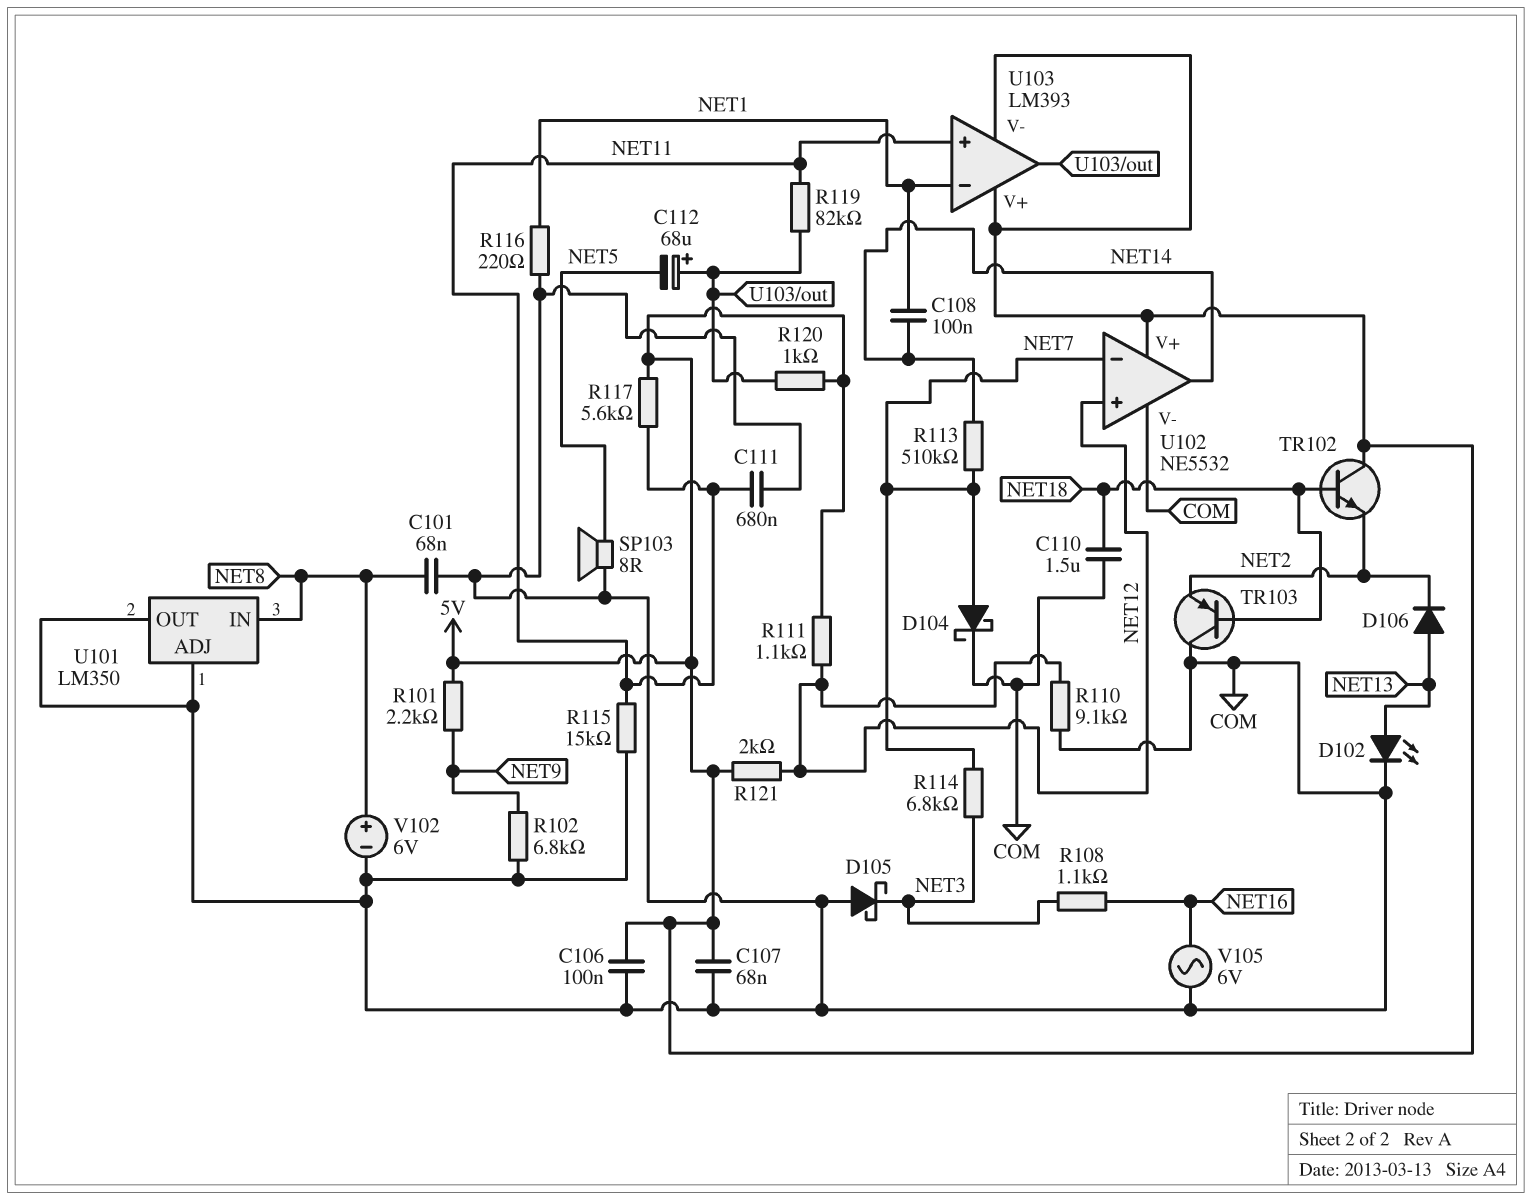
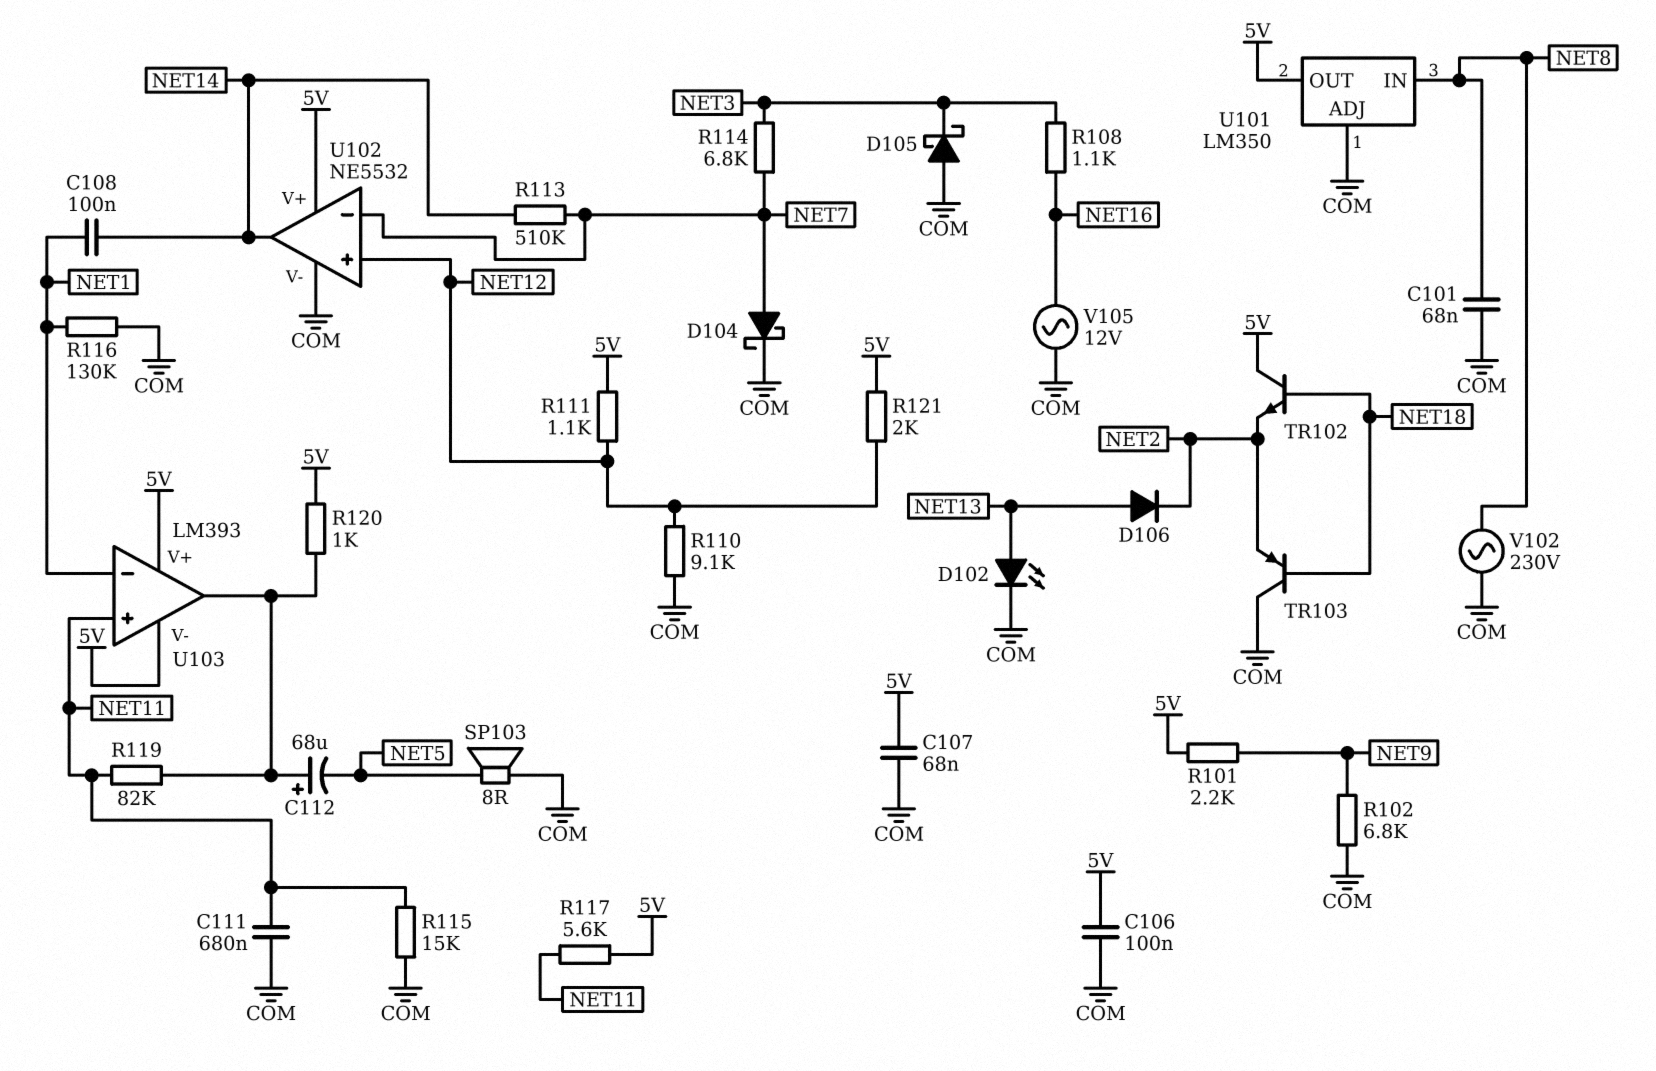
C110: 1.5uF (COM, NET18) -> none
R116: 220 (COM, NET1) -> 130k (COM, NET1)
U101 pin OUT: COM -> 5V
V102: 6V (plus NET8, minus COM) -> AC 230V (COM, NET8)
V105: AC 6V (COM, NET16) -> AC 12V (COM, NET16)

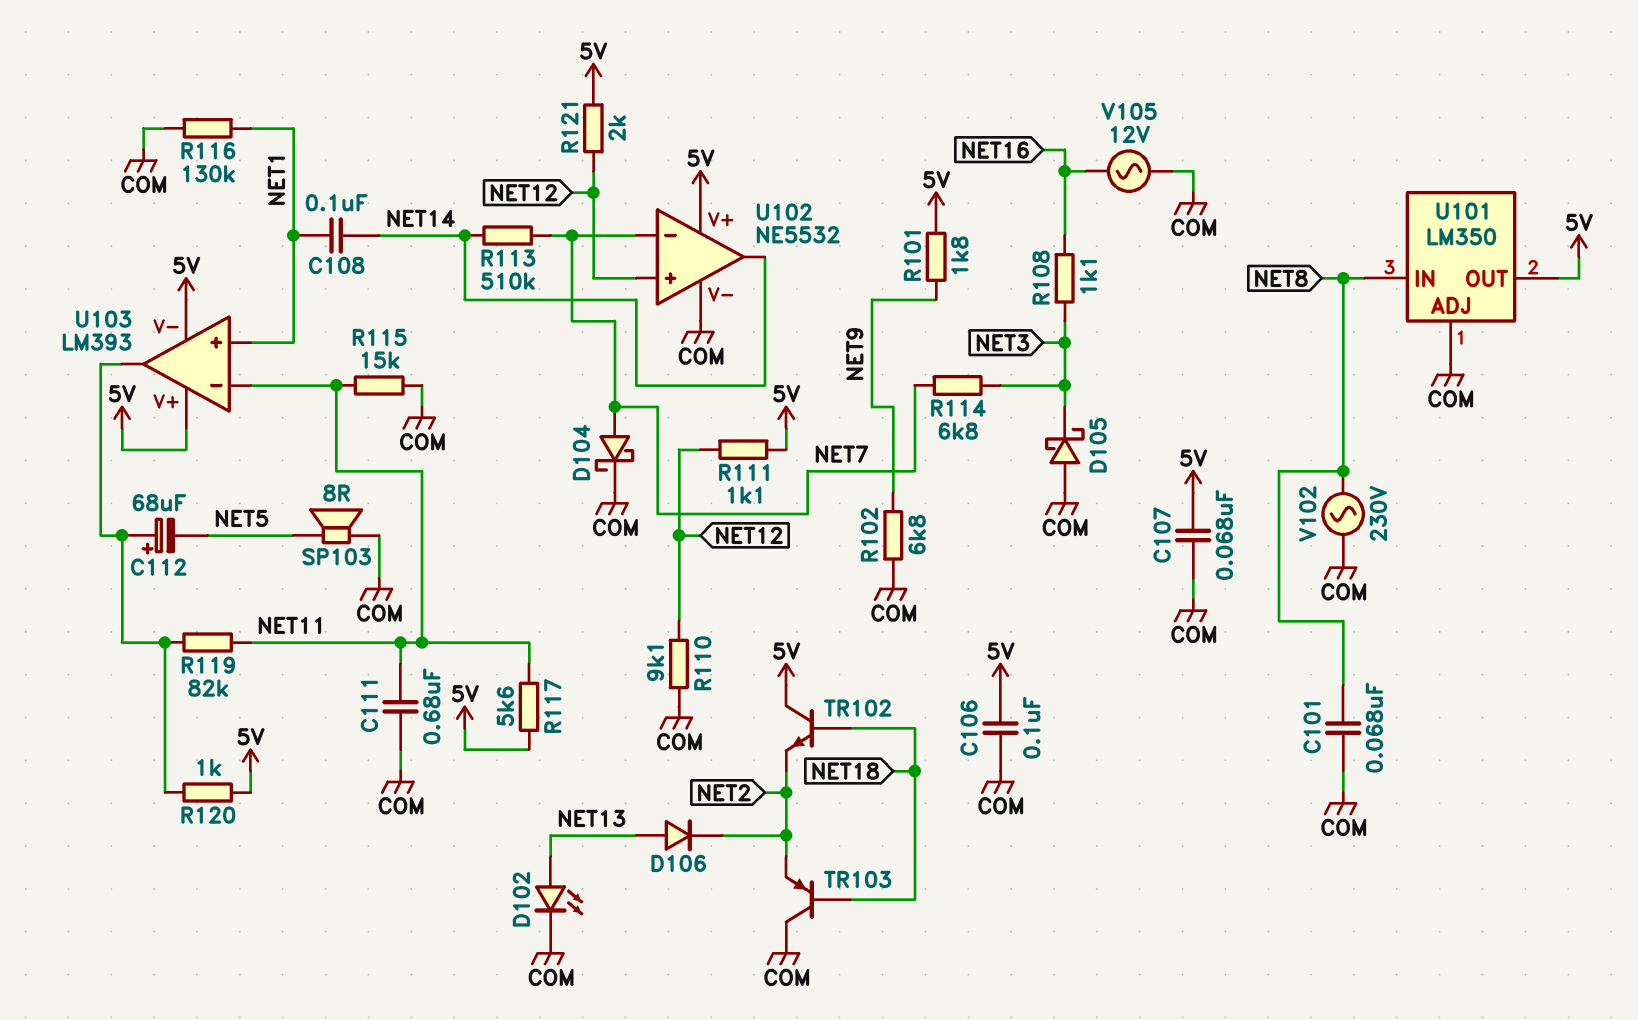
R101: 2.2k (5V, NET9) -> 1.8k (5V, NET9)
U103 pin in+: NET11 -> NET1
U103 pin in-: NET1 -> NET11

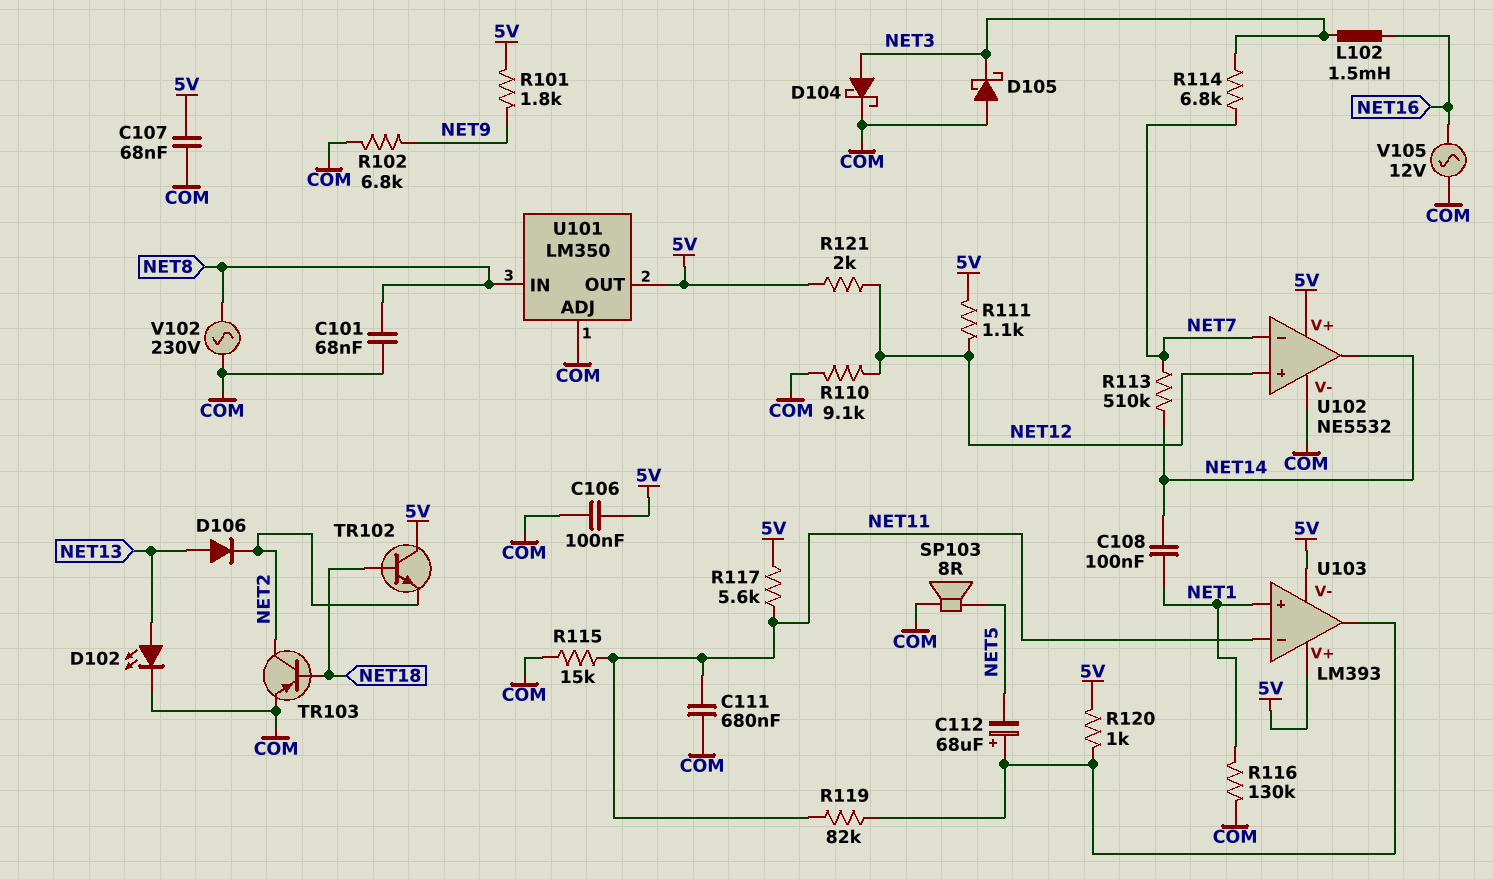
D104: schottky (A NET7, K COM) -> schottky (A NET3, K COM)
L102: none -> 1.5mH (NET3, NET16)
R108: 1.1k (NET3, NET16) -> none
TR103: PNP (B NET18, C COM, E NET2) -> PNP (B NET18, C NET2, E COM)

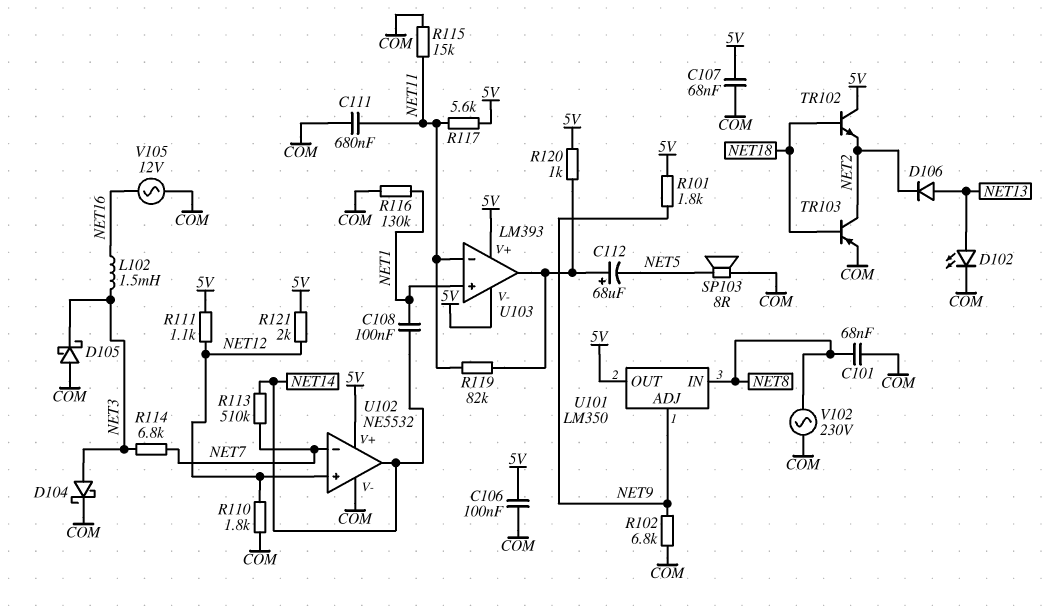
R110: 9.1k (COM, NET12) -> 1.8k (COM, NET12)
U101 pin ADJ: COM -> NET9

_ _ _ _

TASK OBJECTIVE –
Among the records, find every line with the word "none" and copy it.

WRITTEN RESPONSE –
C110: 1.5uF (COM, NET18) -> none
L102: none -> 1.5mH (NET3, NET16)
R108: 1.1k (NET3, NET16) -> none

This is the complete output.